[Before-and-after object lists]

== Segment start ==

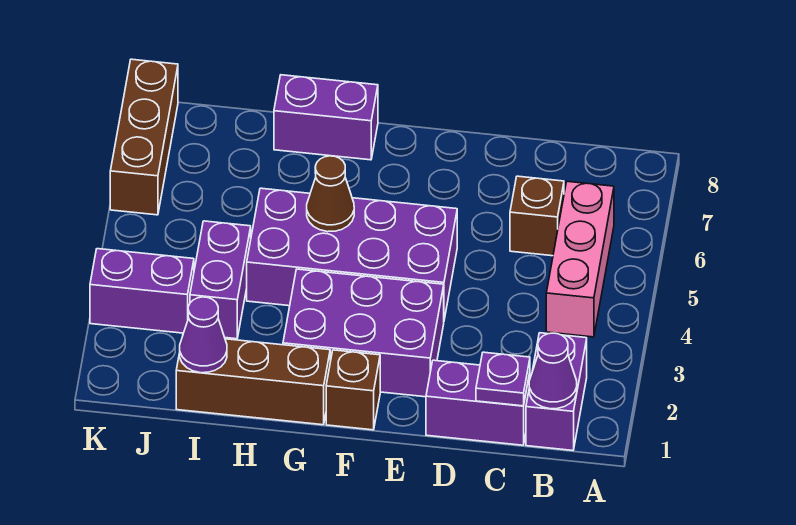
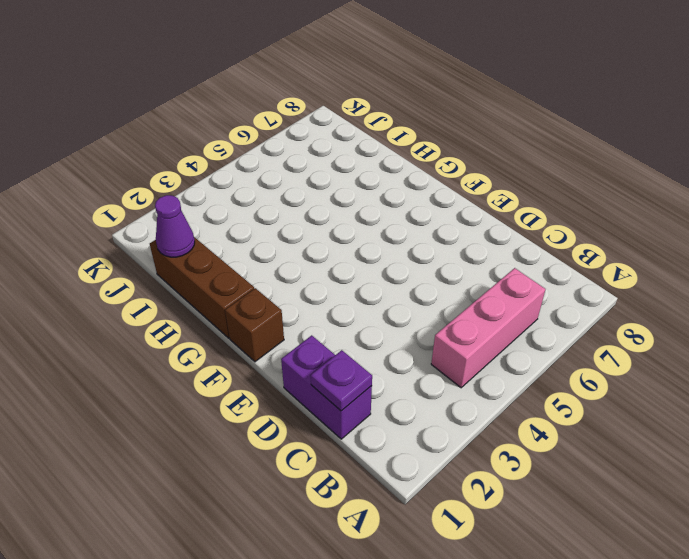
none -> purple brick B1:B2 level 1
none -> brown brick C6 level 1
none -> purple brick E2:G3 level 1

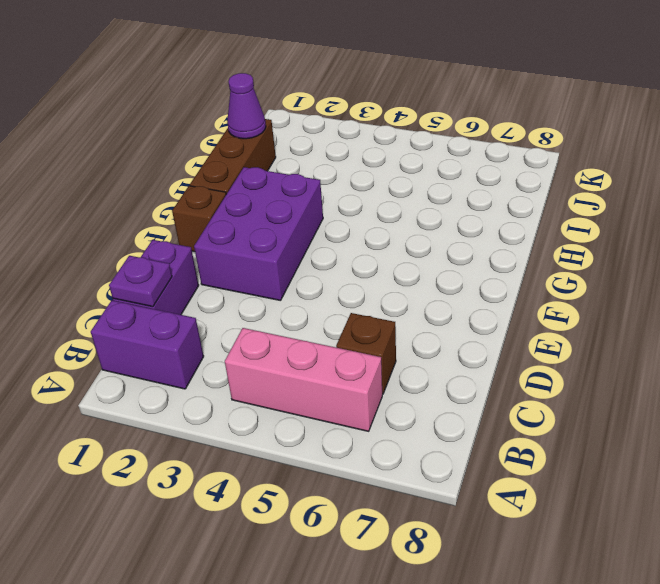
none -> purple brick E4:H5 level 1
none -> purple brick G8:H8 level 1
none -> purple brick I3:I4 level 1

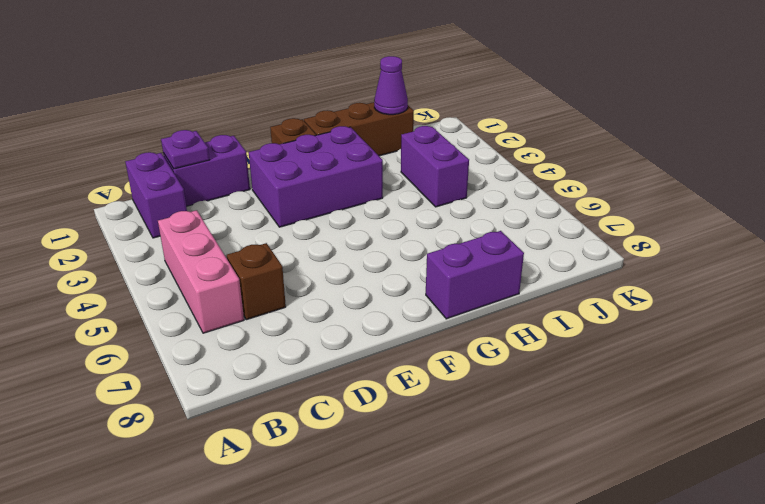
none -> purple brick E4:H5 level 1
none -> purple brick J3:K3 level 1
none -> brown brick K6:K8 level 1

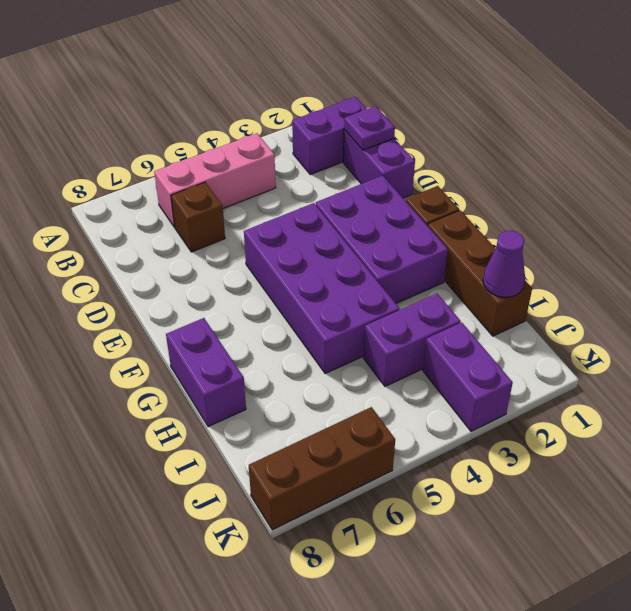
none -> purple cone B1 level 2
none -> brown cone G5 level 2

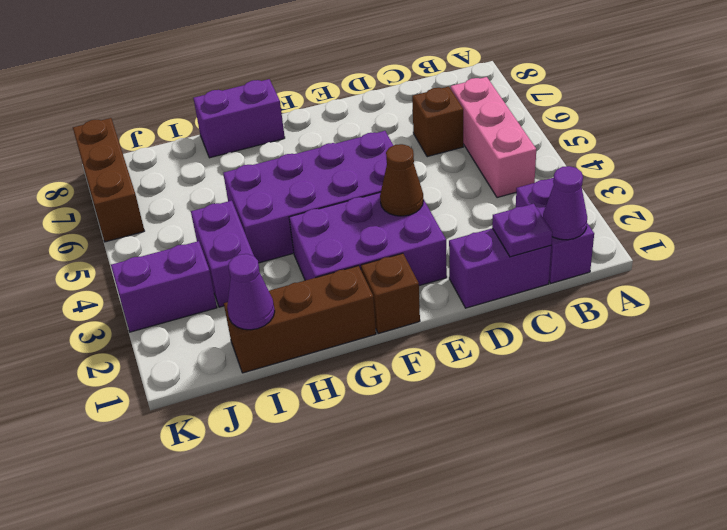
brown cone E3 level 2 -> brown cone G5 level 2

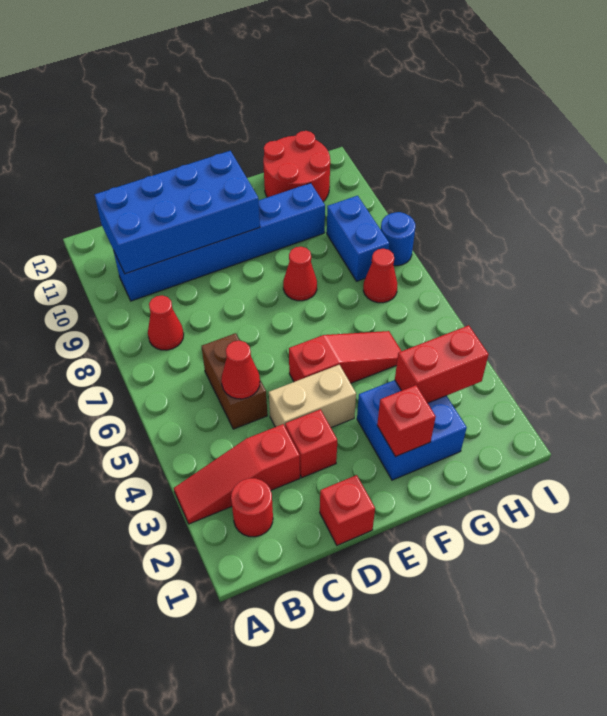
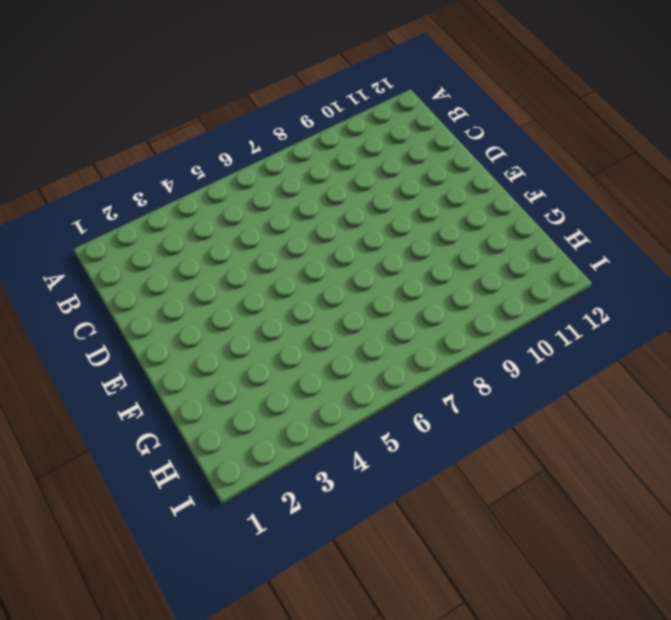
none -> red slope A3:C3 level 1 top C
none -> red round brick B2 level 1
none -> red cone B8 level 1

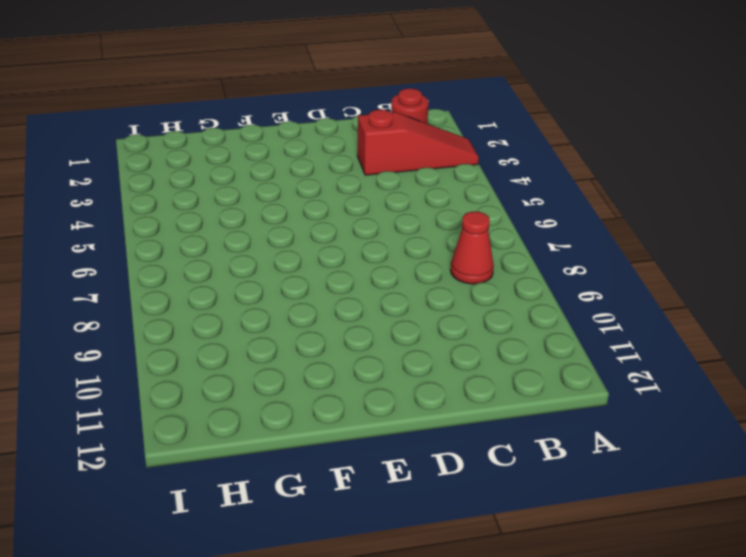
none -> blue brick B10:G10 level 1
none -> brown brick C5:C6 level 1
none -> red brick D1 level 1

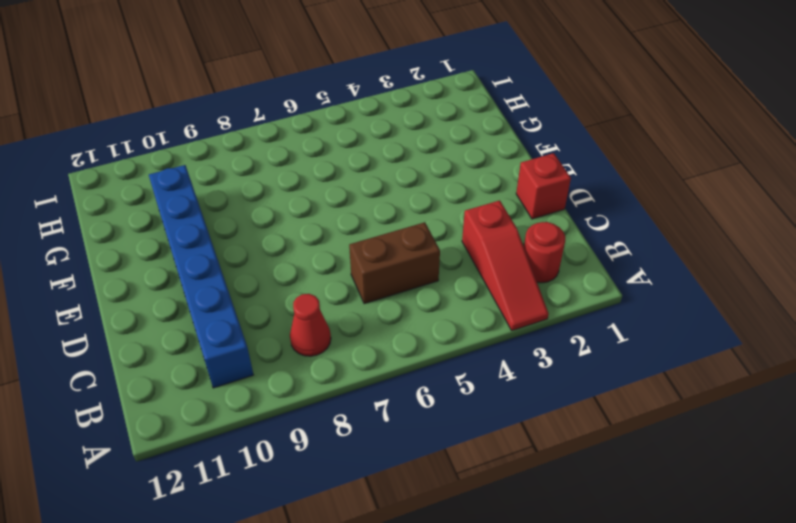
none -> red brick D3 level 1
none -> tan brick D4:E4 level 1
none -> red slope E5:G5 level 1 top E

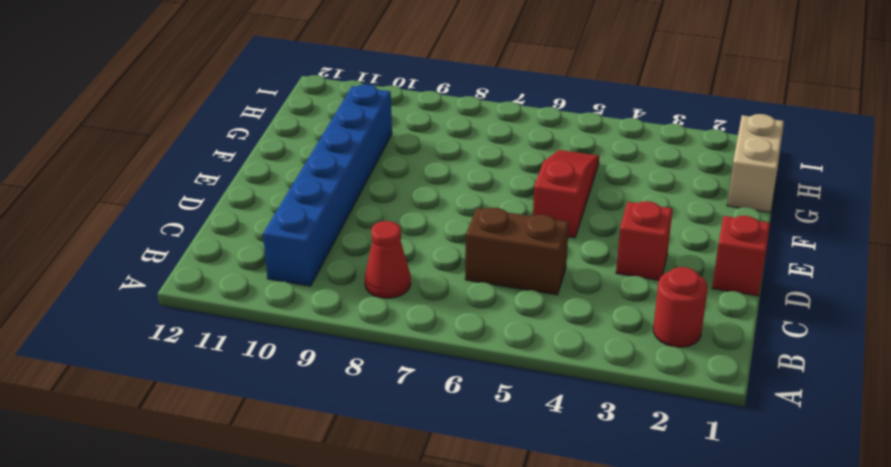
tan brick G1:H1 level 1 -> tan brick D4:E4 level 1
none -> red slope A3:C3 level 1 top C
none -> blue brick F2:G3 level 1
none -> red cone F8 level 1

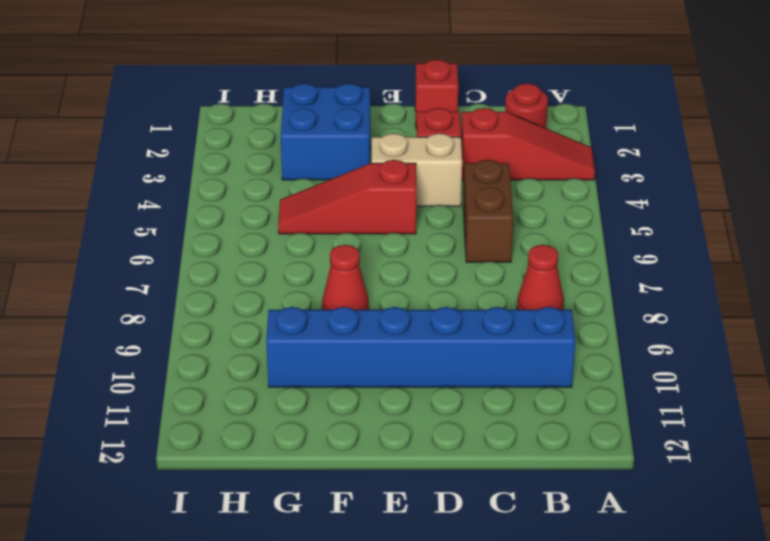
none -> red round brick G11:H12 level 1
none -> red cone H7 level 1
none -> blue brick H8:H9 level 1

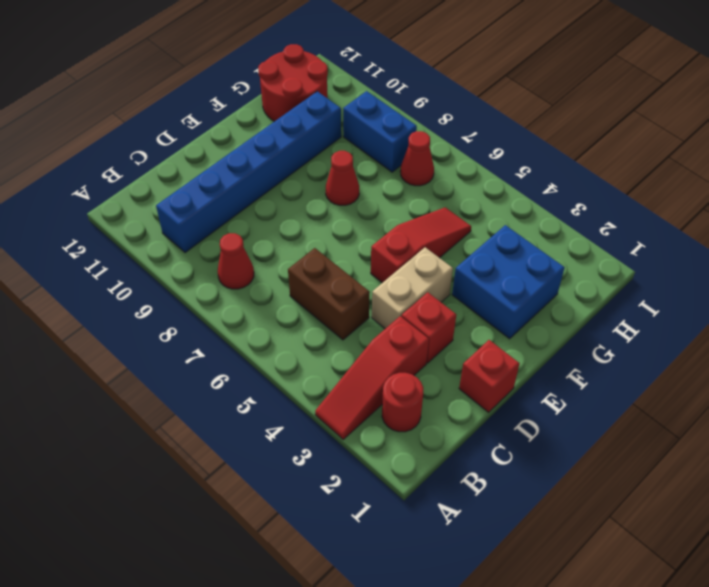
none -> blue round brick I8 level 1
none -> blue brick B10:E11 level 2
none -> red cone C5 level 2

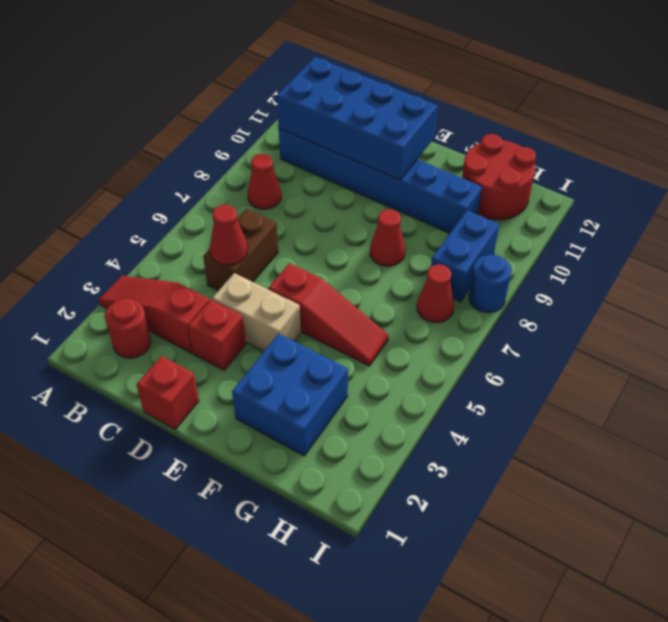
none -> red brick F2 level 2
none -> red brick G3:H3 level 2

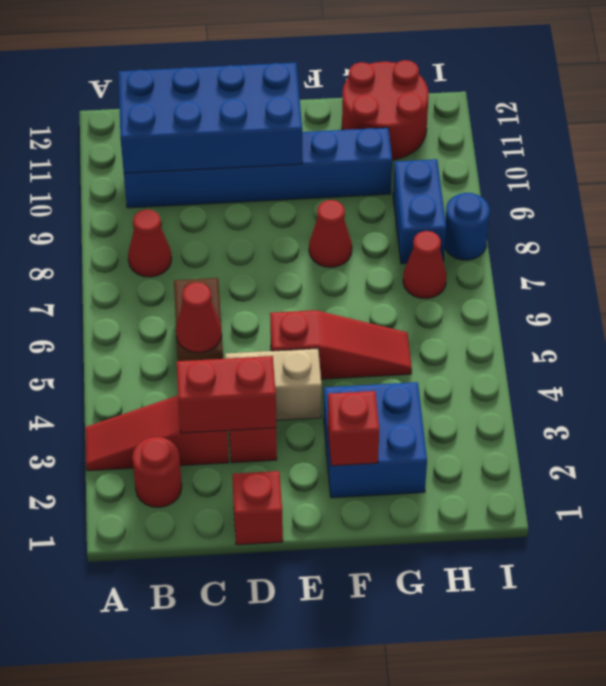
red brick C3:D3 level 2 -> red brick G3:H3 level 2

== Segment end ==

_THE PROBLEM:_
Would you copy every line of the entries that includes the word "blue"?

_TASK OUTPUT:_
none -> blue brick B10:G10 level 1
none -> blue brick F2:G3 level 1
none -> blue brick H8:H9 level 1
none -> blue round brick I8 level 1
none -> blue brick B10:E11 level 2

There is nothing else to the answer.